** What is expected **
Copy word for word the lines of the records below, beginning at the one with "GPS3 pin GND: GND -> none" and finishing at the one with "IMU3 pin SCL: D12 -> A1", ends included, but none of the pictures.

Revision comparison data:
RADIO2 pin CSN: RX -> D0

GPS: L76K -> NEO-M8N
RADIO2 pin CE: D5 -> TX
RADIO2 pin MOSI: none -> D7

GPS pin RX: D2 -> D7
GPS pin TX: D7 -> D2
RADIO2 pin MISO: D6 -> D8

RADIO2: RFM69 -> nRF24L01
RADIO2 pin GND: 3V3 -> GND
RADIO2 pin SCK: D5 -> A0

* * *

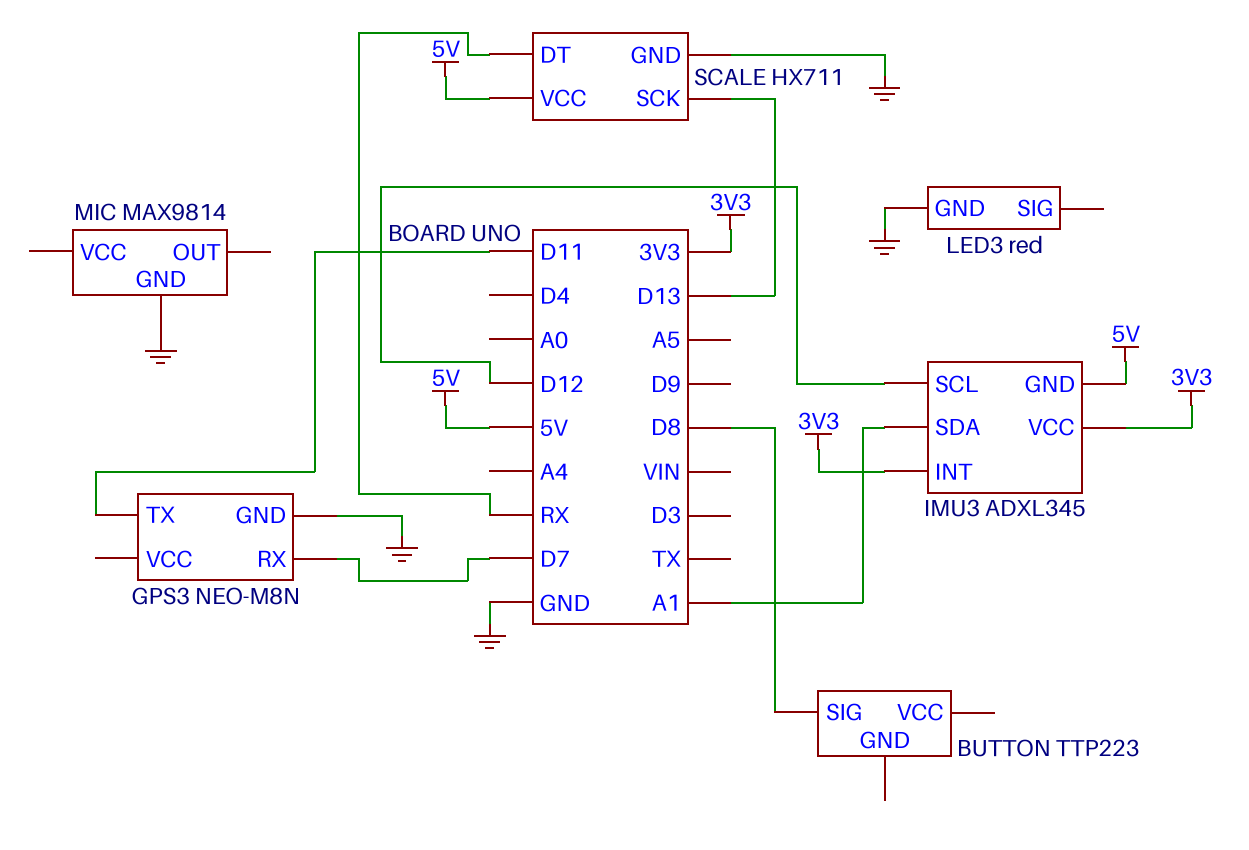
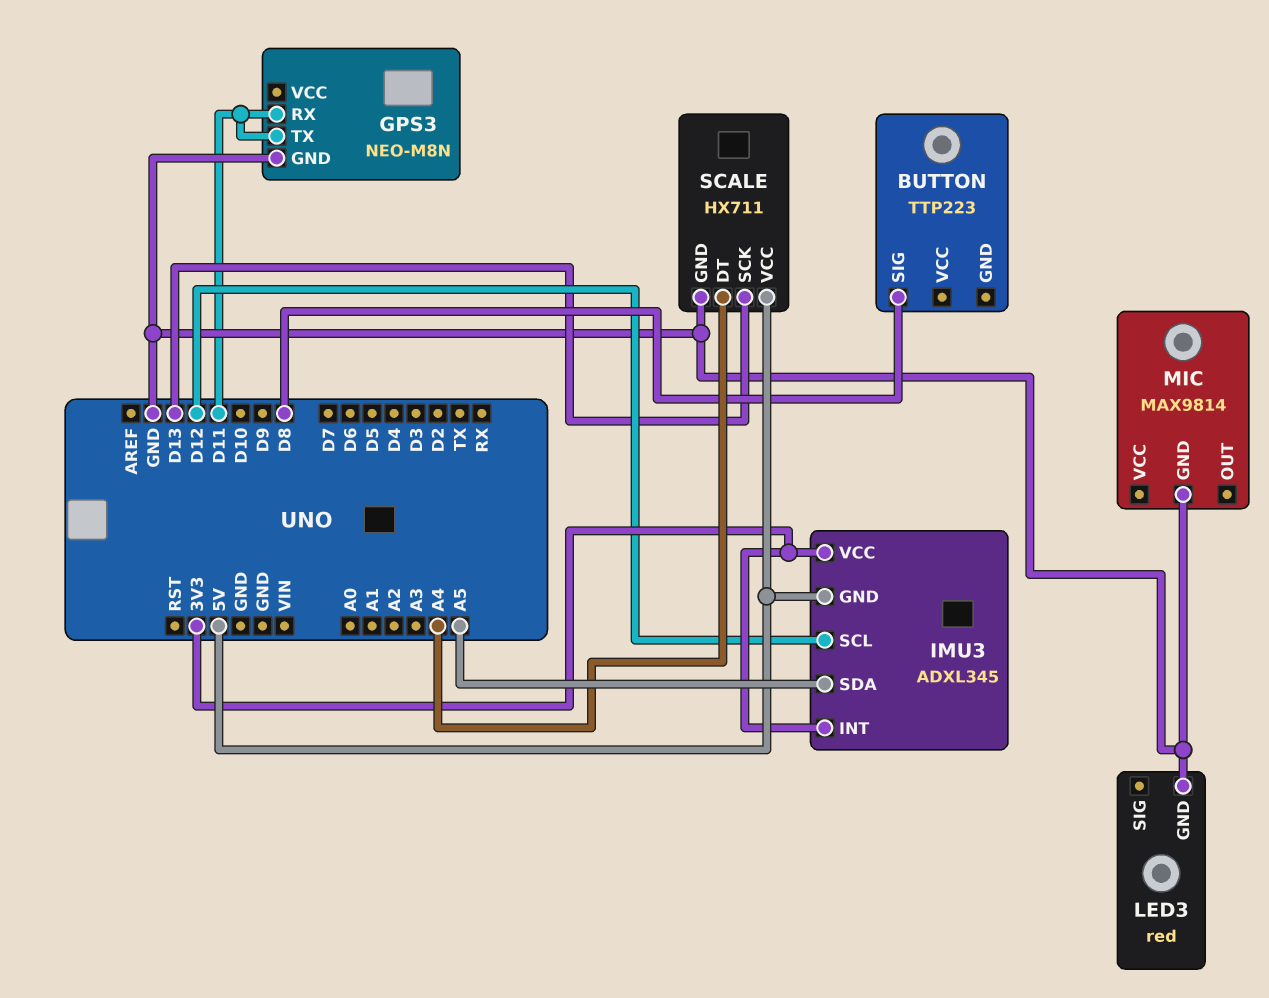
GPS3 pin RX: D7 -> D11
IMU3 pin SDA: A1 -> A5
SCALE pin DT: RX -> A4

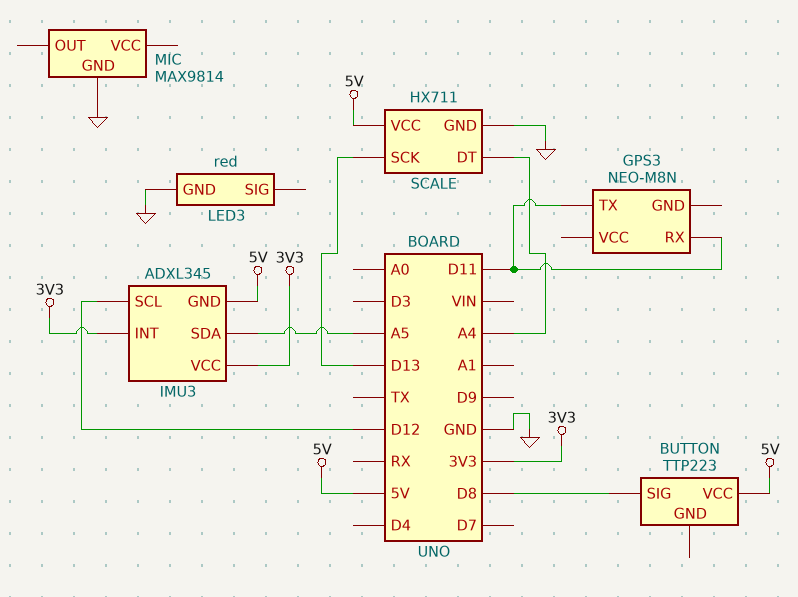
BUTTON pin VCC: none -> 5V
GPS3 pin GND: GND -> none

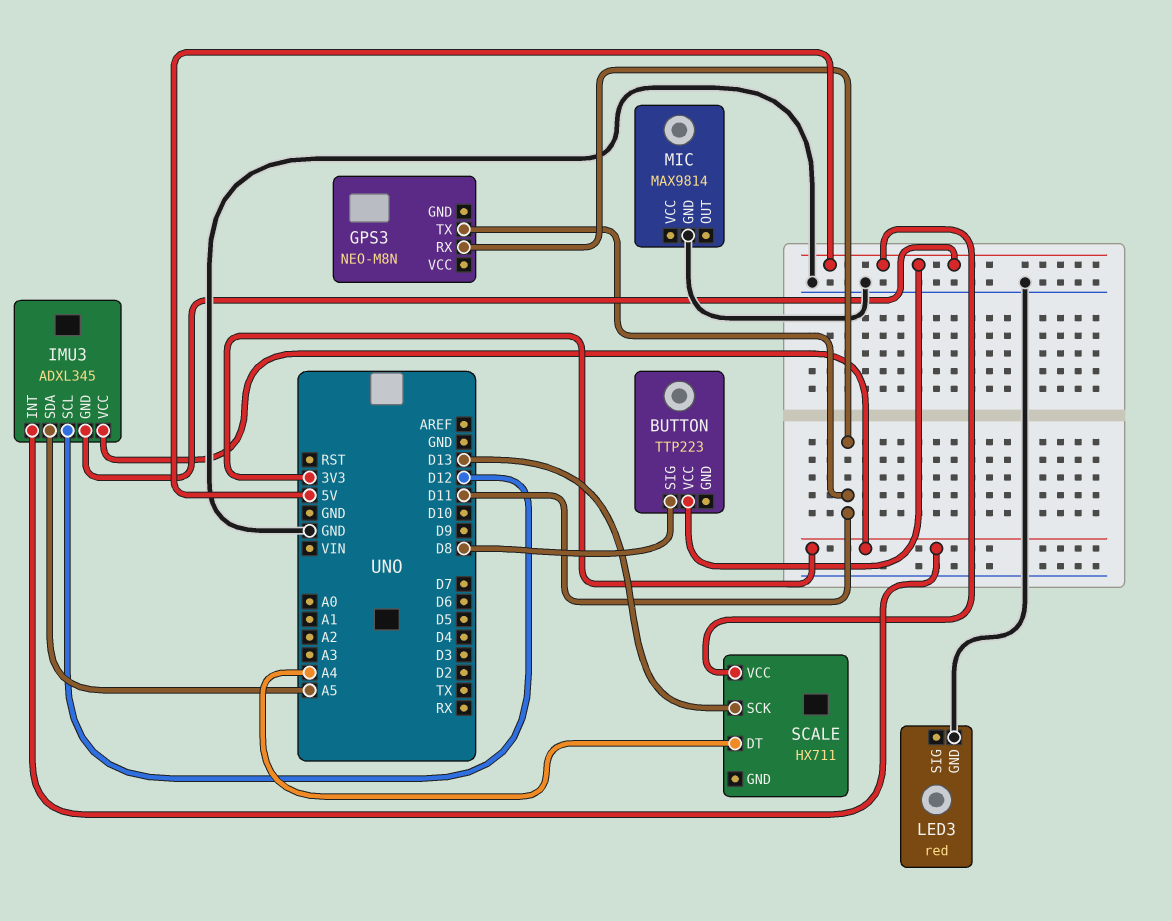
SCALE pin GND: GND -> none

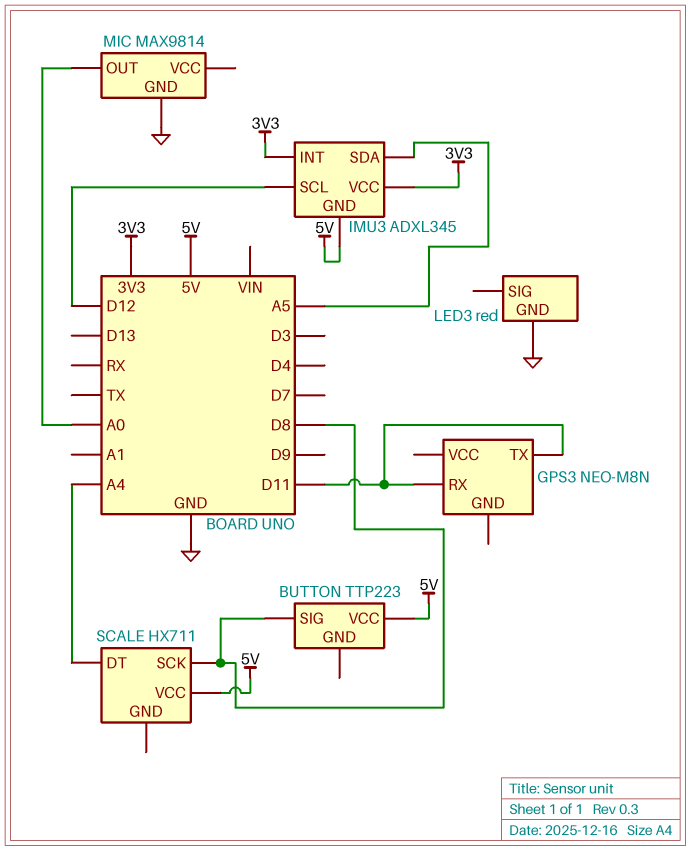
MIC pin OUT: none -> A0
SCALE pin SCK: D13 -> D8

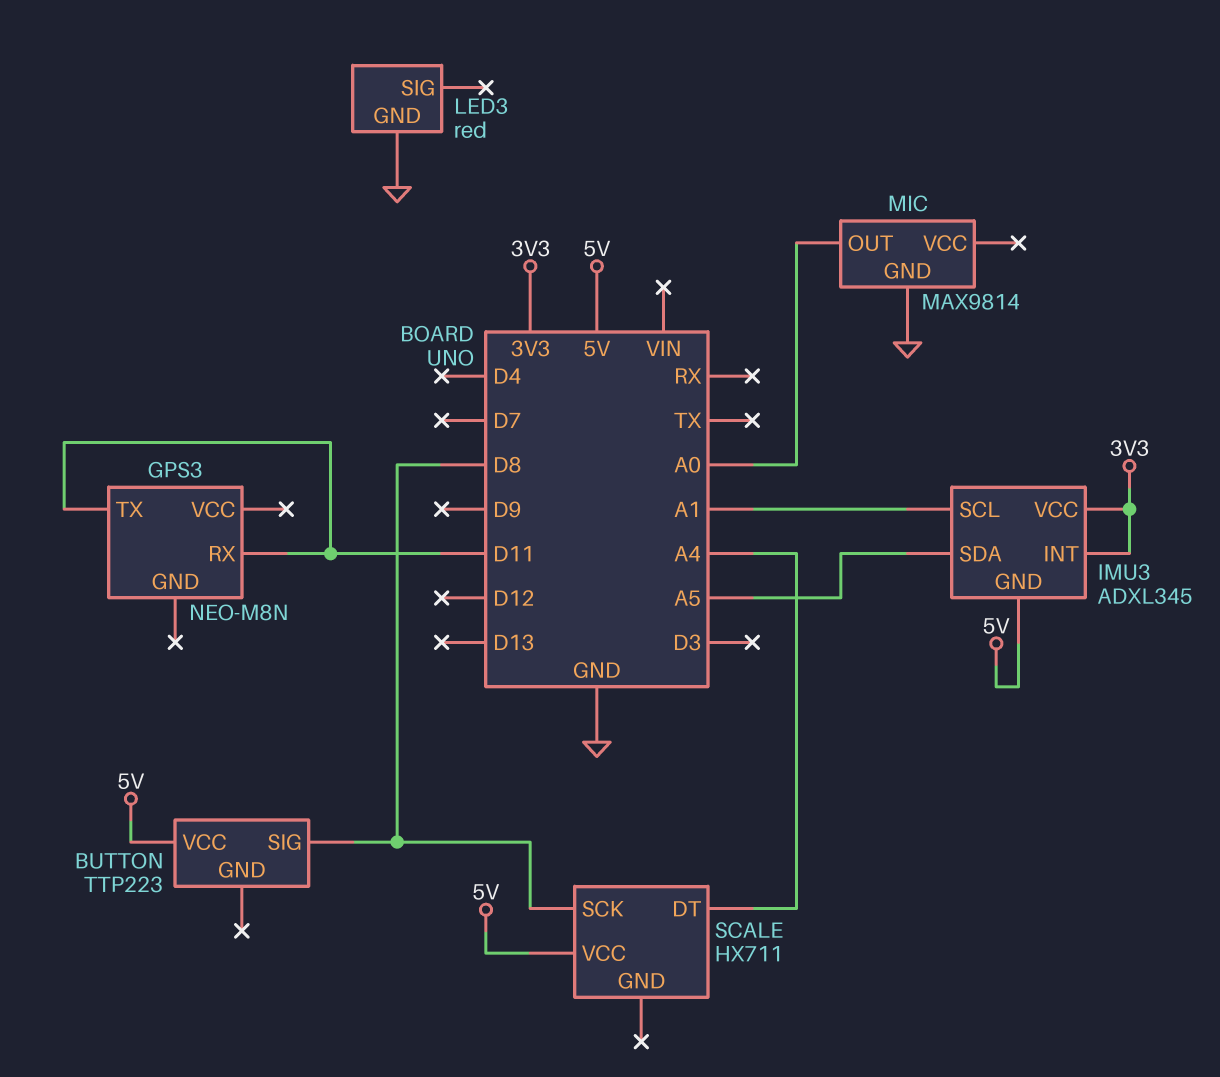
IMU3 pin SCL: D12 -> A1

** Answer to this task **
GPS3 pin GND: GND -> none

SCALE pin GND: GND -> none

MIC pin OUT: none -> A0
SCALE pin SCK: D13 -> D8

IMU3 pin SCL: D12 -> A1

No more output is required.